TASK DATA |
....

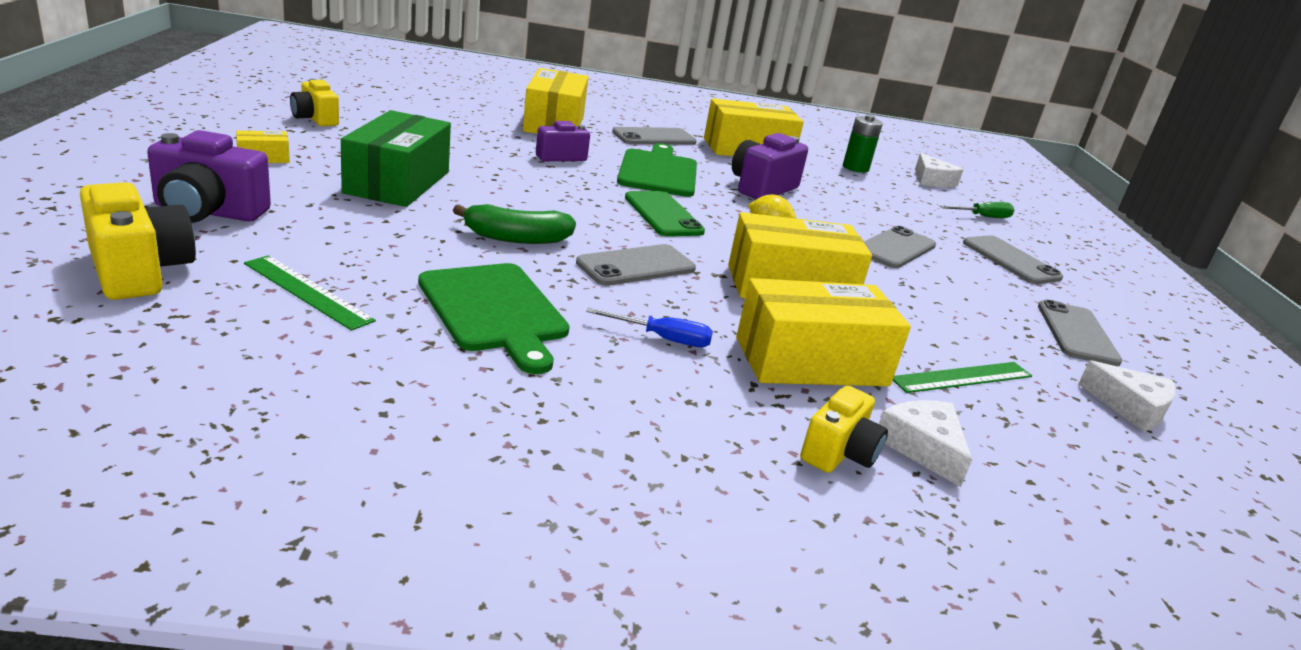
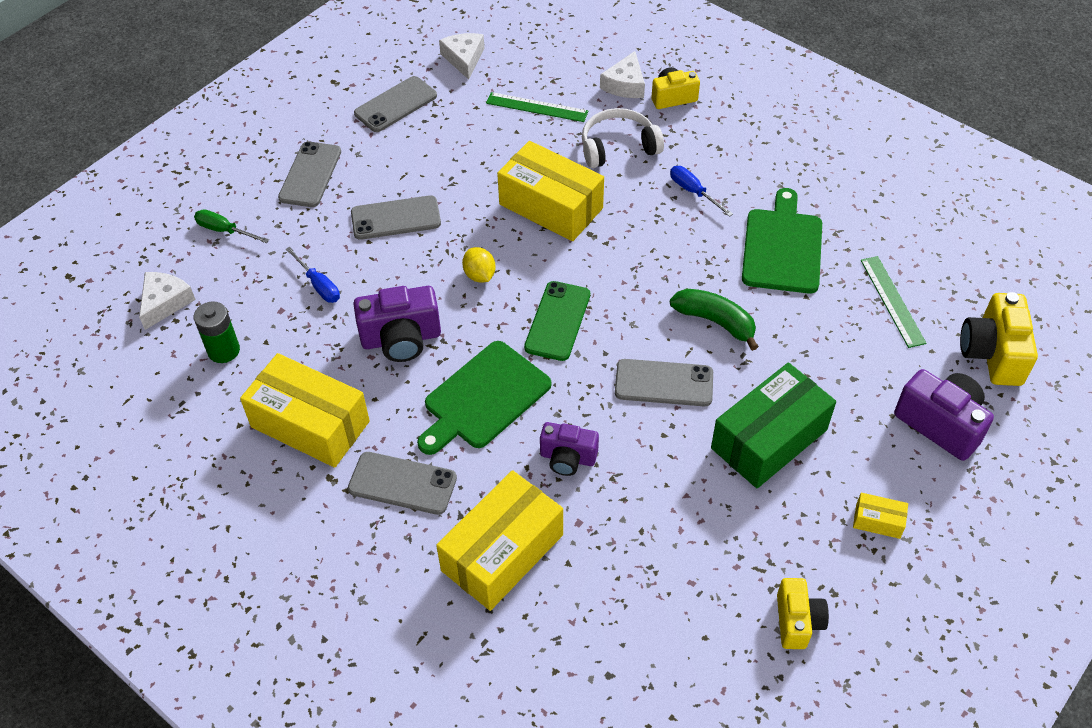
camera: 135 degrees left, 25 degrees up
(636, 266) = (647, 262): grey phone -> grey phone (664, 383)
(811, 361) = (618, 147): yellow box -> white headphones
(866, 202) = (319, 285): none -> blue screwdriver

....

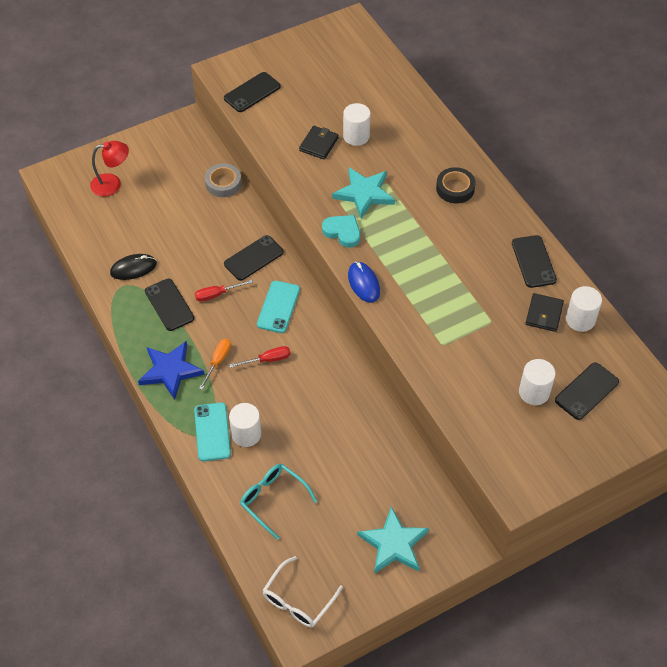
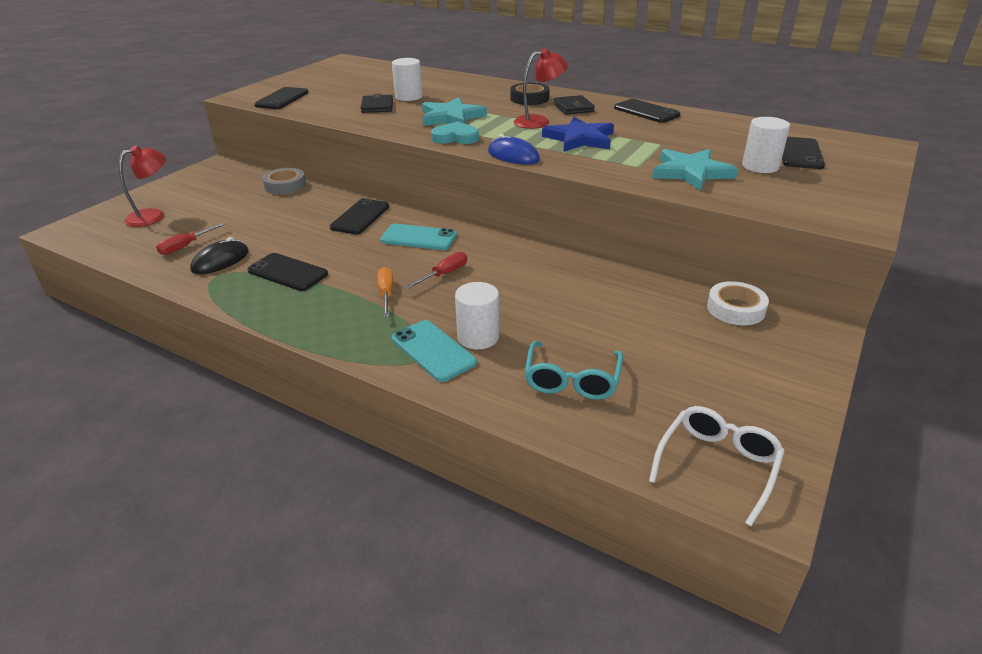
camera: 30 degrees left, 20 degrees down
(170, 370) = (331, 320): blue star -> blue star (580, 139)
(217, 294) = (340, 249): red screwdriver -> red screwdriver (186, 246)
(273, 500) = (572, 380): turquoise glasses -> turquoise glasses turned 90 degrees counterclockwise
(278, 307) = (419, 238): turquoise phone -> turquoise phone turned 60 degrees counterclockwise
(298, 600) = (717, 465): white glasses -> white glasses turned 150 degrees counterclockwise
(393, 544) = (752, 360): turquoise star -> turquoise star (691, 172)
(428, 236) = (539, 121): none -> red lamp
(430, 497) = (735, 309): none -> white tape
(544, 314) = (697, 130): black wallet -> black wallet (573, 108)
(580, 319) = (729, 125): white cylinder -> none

....

TASK PROMPT | Filter the records for lines containing the word "star" and copy each one.

SOLUTION TO THIS TASK |
(170, 370) = (331, 320): blue star -> blue star (580, 139)
(393, 544) = (752, 360): turquoise star -> turquoise star (691, 172)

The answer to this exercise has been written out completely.